◆ Prompt ◆
Go over the lines below, and when one contains the word "minus", copy it.

◆ Data records ◆
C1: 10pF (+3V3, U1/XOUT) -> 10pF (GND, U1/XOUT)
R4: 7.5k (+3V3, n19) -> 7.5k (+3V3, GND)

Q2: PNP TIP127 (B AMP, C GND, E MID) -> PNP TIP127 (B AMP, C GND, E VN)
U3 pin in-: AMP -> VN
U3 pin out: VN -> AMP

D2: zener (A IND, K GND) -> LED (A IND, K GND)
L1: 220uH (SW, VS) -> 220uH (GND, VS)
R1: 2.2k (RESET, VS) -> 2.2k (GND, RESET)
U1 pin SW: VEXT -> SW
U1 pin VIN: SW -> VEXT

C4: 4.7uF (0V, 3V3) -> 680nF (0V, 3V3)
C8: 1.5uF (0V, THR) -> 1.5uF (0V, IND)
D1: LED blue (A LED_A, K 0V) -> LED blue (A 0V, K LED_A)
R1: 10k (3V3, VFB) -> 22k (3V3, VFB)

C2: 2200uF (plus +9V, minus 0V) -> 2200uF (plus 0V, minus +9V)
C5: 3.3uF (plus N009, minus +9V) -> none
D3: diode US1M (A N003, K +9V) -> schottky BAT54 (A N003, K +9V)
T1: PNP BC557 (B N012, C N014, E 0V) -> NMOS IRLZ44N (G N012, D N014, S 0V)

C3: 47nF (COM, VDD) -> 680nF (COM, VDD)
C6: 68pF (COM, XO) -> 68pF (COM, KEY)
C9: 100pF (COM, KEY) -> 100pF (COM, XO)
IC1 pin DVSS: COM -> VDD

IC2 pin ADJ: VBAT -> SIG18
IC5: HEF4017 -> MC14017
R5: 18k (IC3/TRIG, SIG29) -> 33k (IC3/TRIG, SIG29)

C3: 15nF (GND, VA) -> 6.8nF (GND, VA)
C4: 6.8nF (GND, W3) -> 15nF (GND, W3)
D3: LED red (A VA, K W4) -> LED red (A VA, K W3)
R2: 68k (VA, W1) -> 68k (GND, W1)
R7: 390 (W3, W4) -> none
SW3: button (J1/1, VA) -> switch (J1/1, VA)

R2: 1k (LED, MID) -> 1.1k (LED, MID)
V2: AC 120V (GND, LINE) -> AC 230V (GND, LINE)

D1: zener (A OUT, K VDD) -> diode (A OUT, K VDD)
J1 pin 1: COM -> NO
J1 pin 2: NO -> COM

◆ Solved exercise ◆
C2: 2200uF (plus +9V, minus 0V) -> 2200uF (plus 0V, minus +9V)
C5: 3.3uF (plus N009, minus +9V) -> none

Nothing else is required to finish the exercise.